■ YOUR INSTRUCTIONS ■
Exactly the lines from the one containing "HALL pin OUT: A3 -> A0" through the end of the records must be reproduced; leave out all pictures.

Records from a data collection
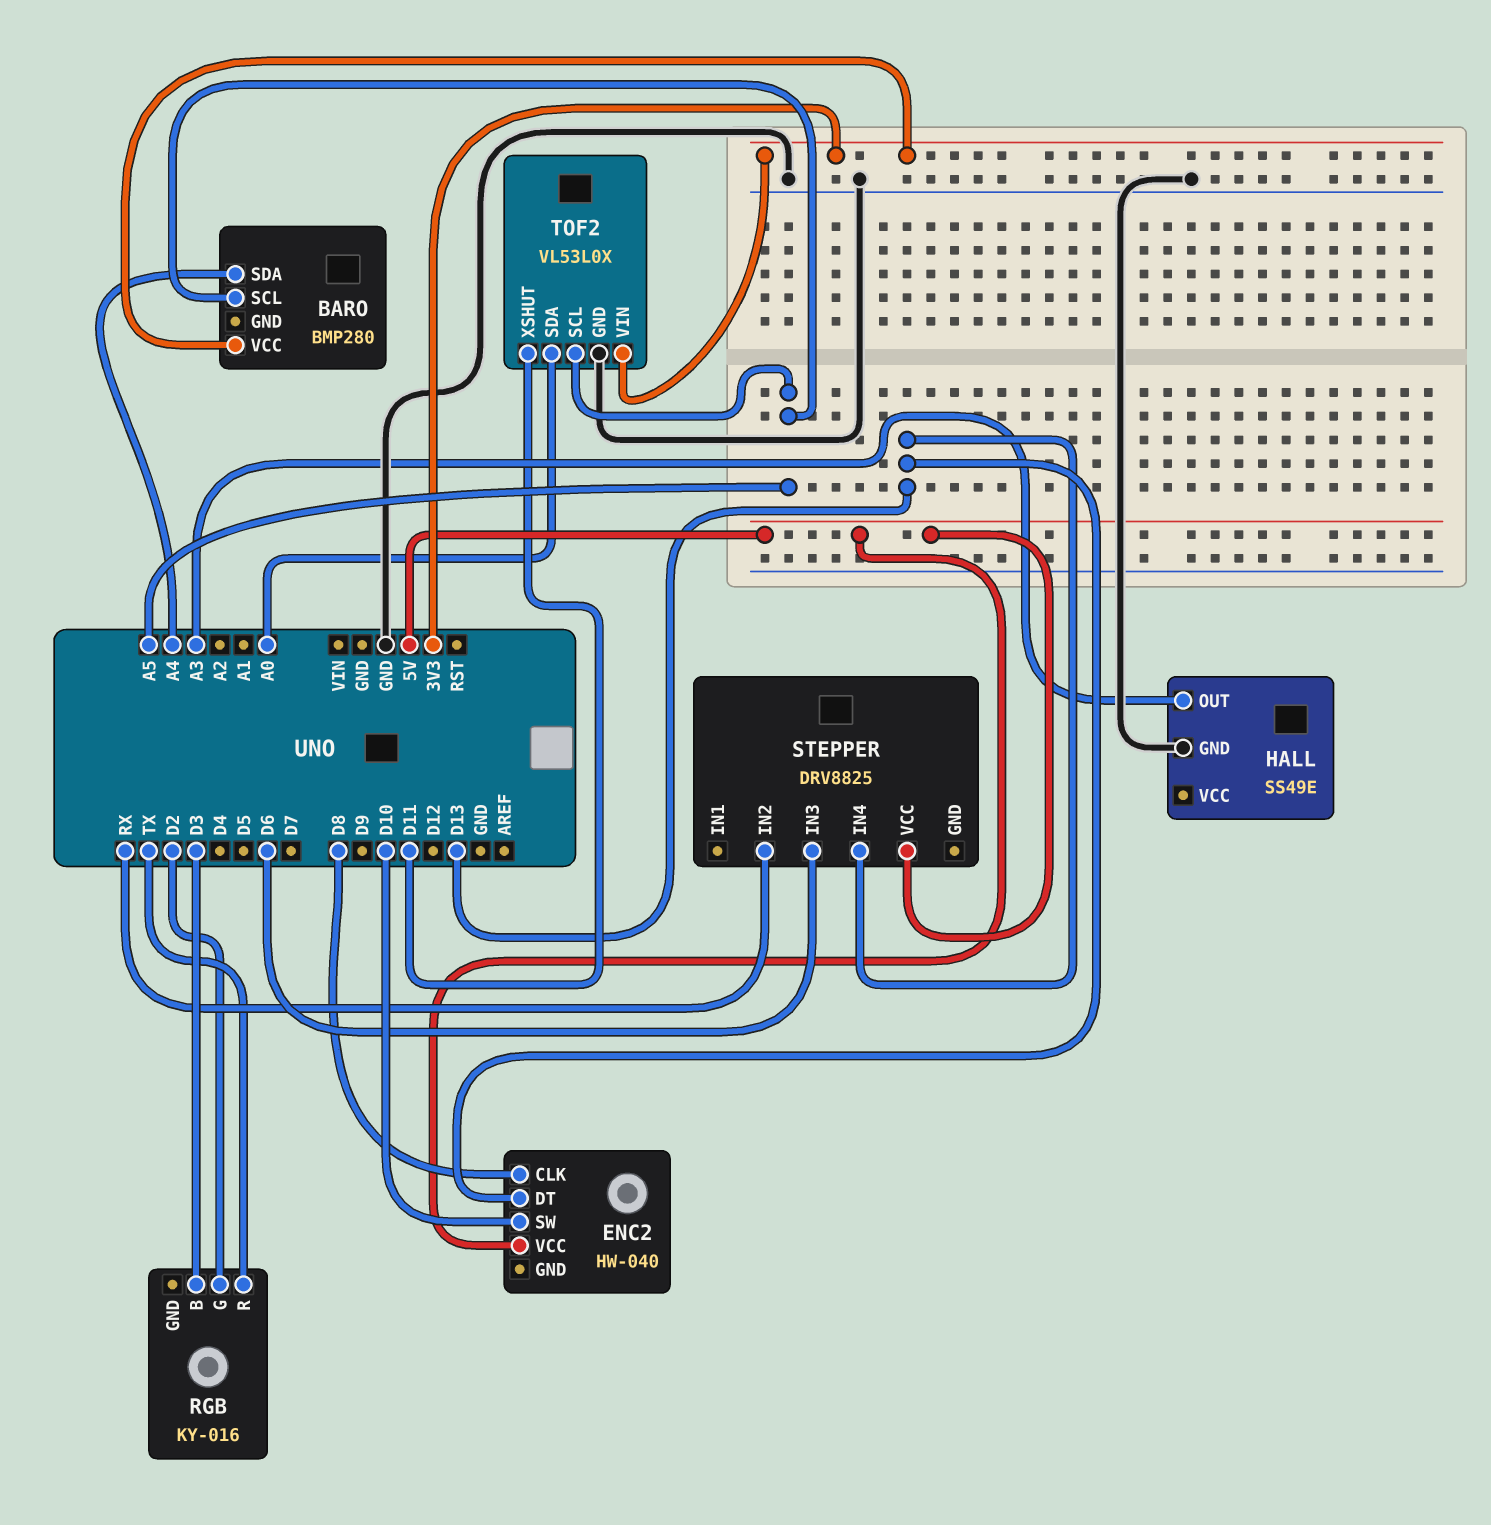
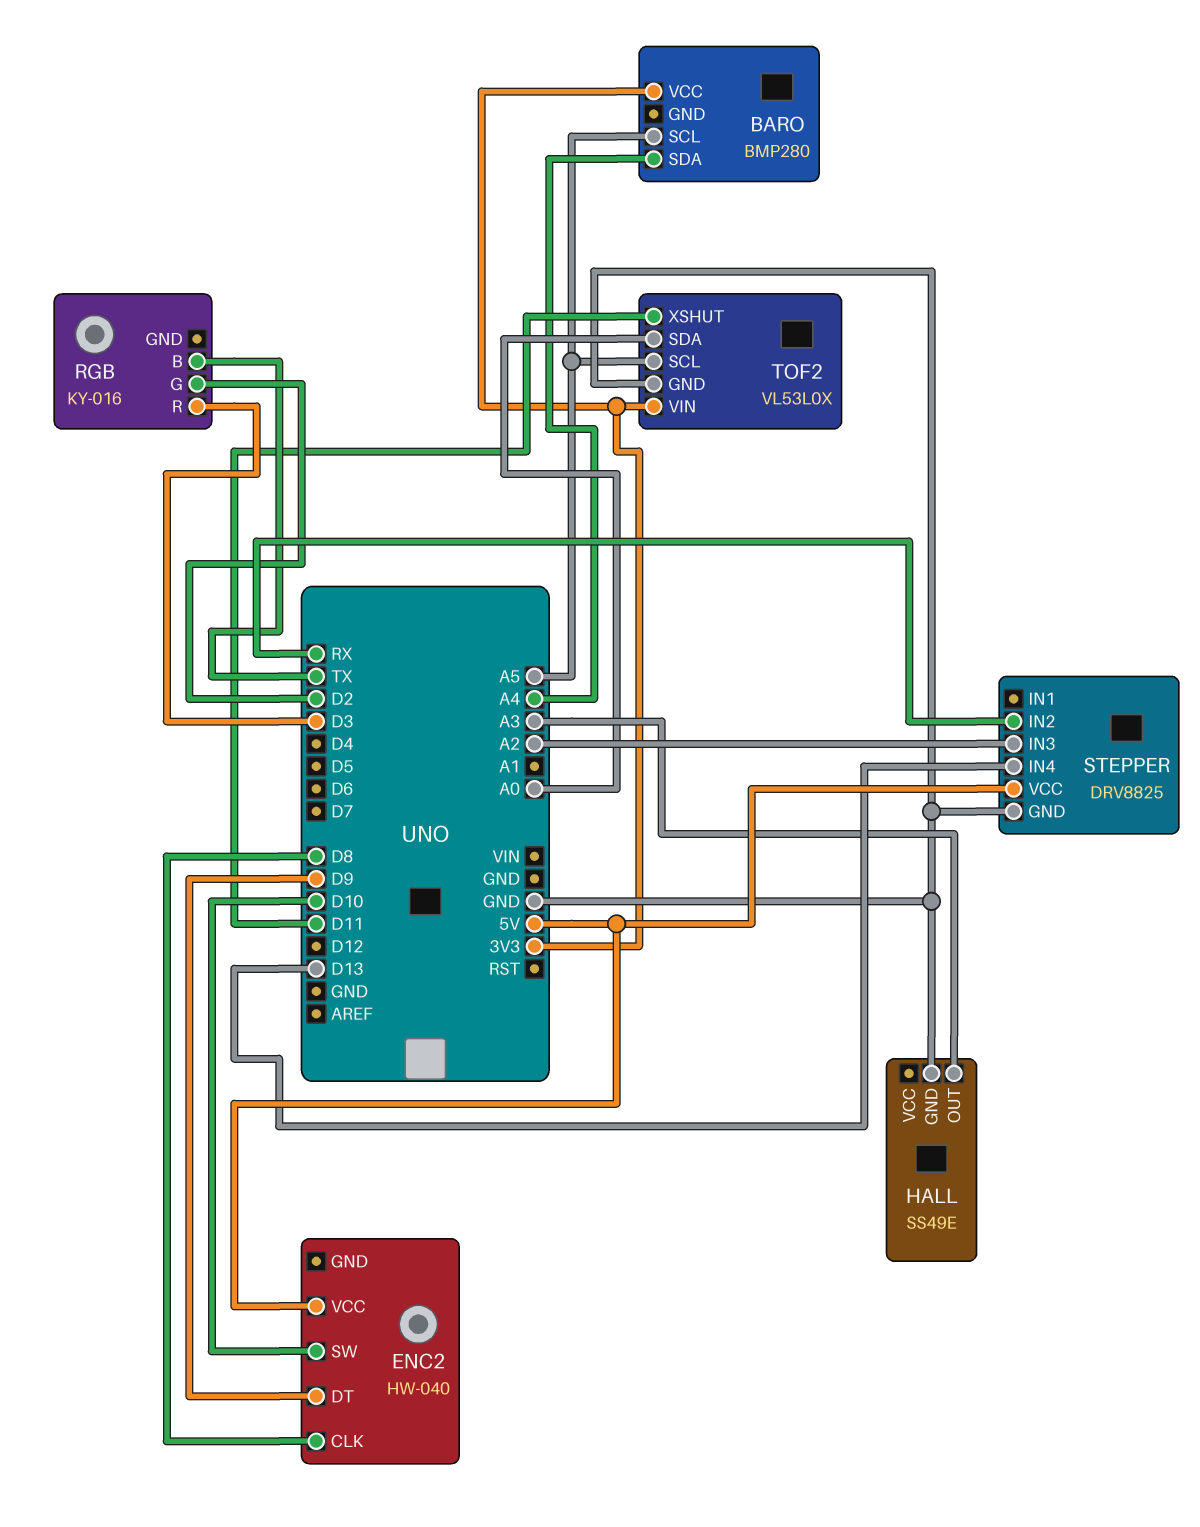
ENC2 pin DT: D13 -> D9
RGB pin B: D3 -> TX
RGB pin R: TX -> D3
STEPPER pin GND: none -> GND
STEPPER pin IN3: D6 -> A2

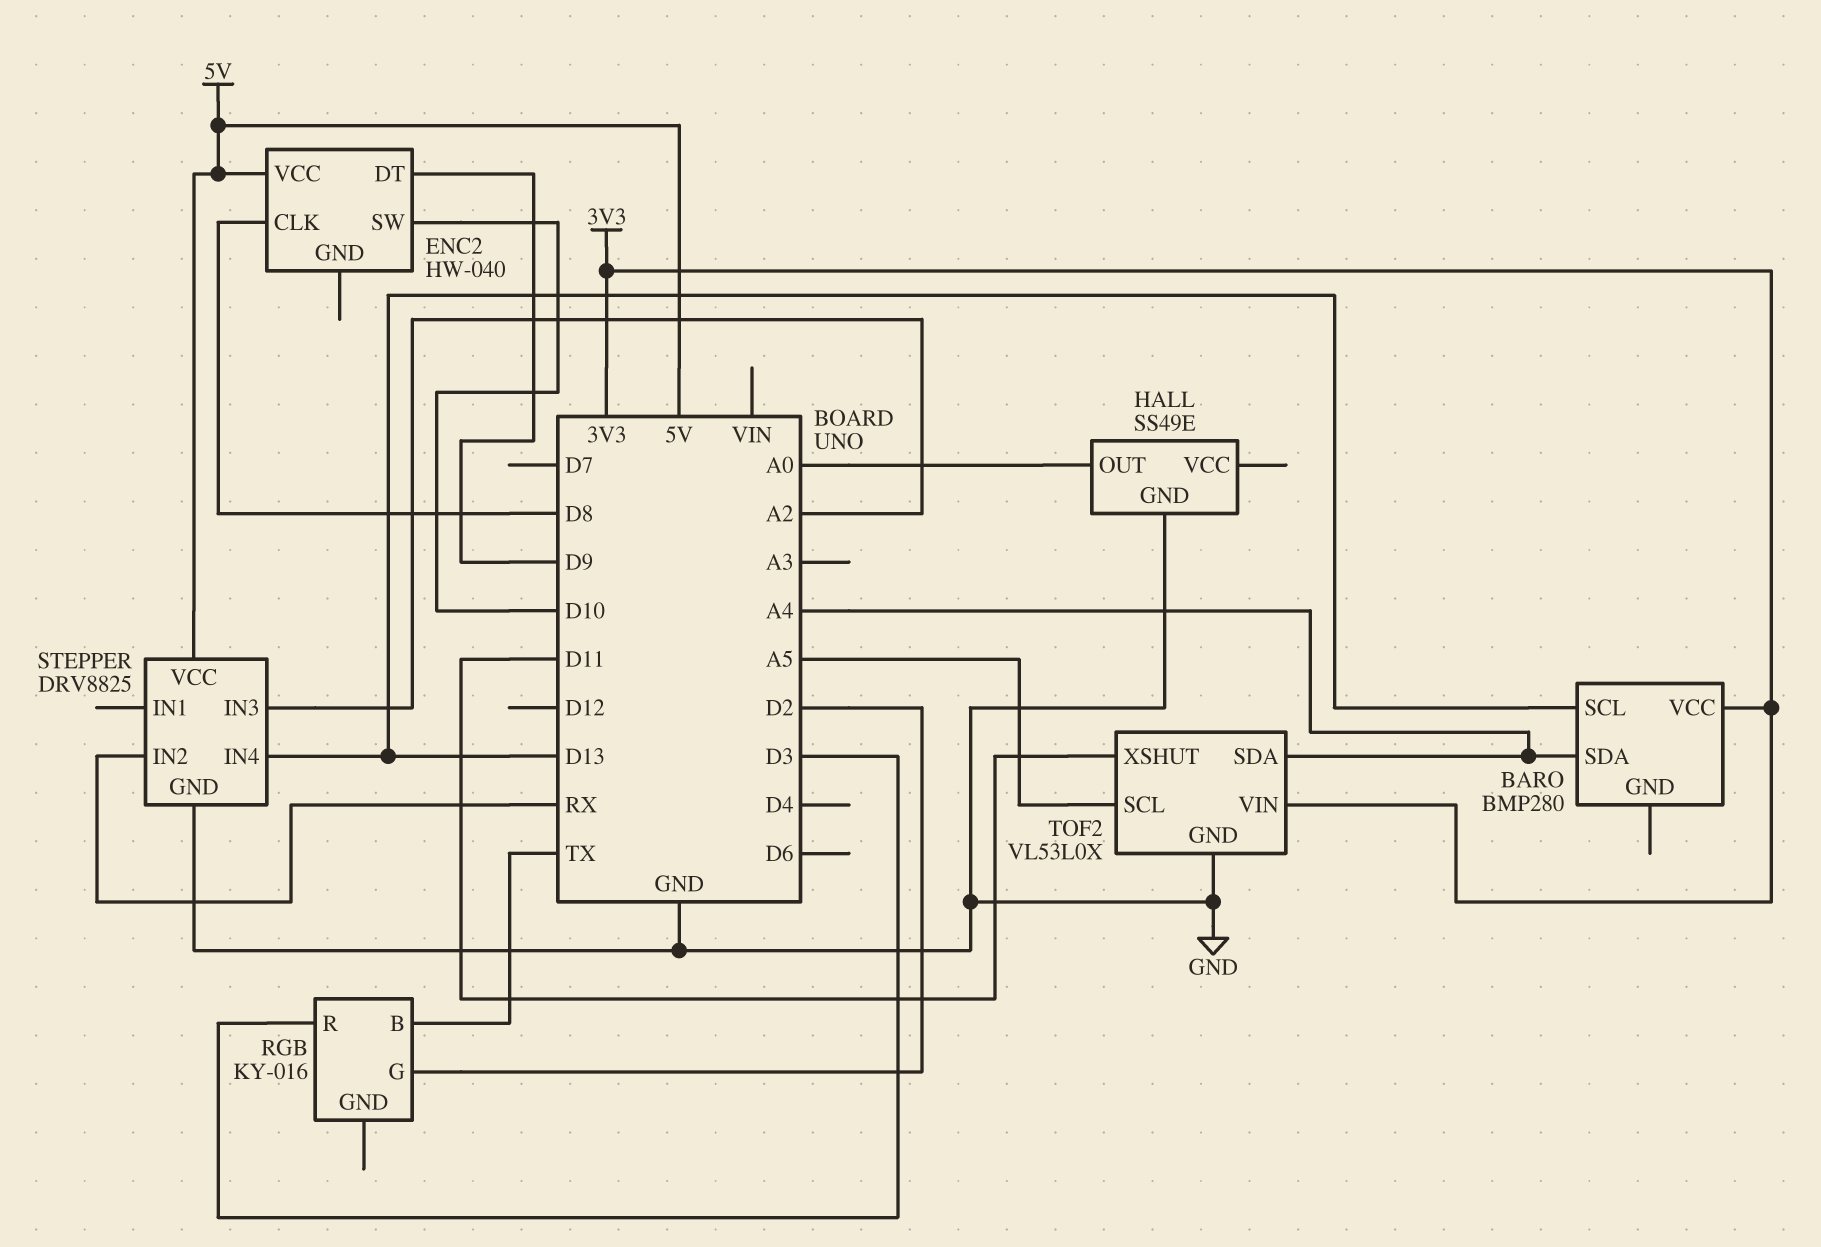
BARO pin SCL: A5 -> D13
HALL pin OUT: A3 -> A0
TOF2 pin SDA: A0 -> A4

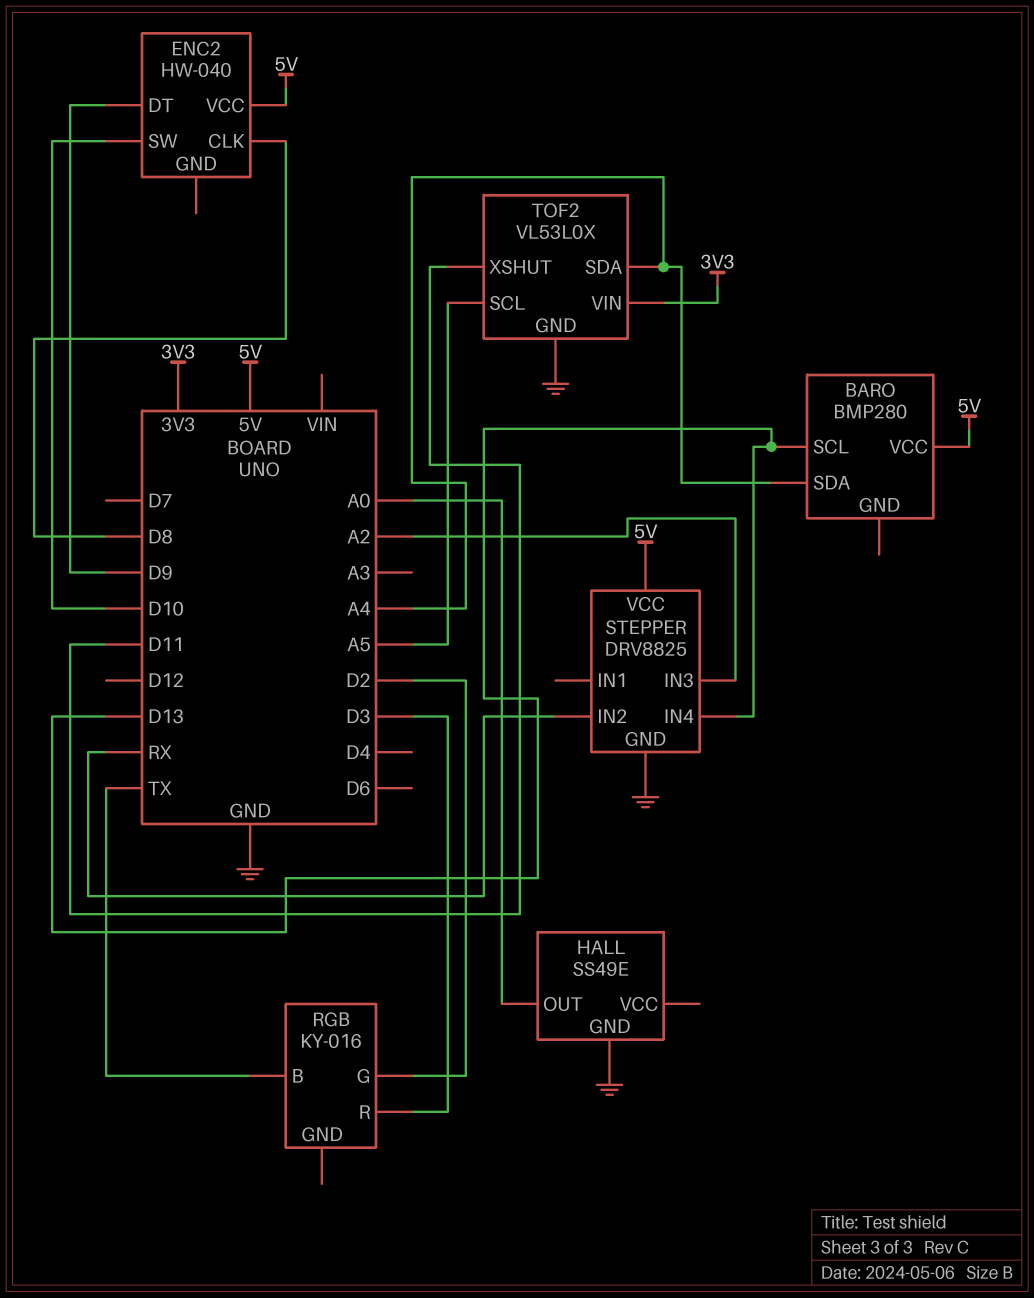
BARO pin VCC: 3V3 -> 5V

■ YOUR RESPONSE ■
HALL pin OUT: A3 -> A0
TOF2 pin SDA: A0 -> A4

BARO pin VCC: 3V3 -> 5V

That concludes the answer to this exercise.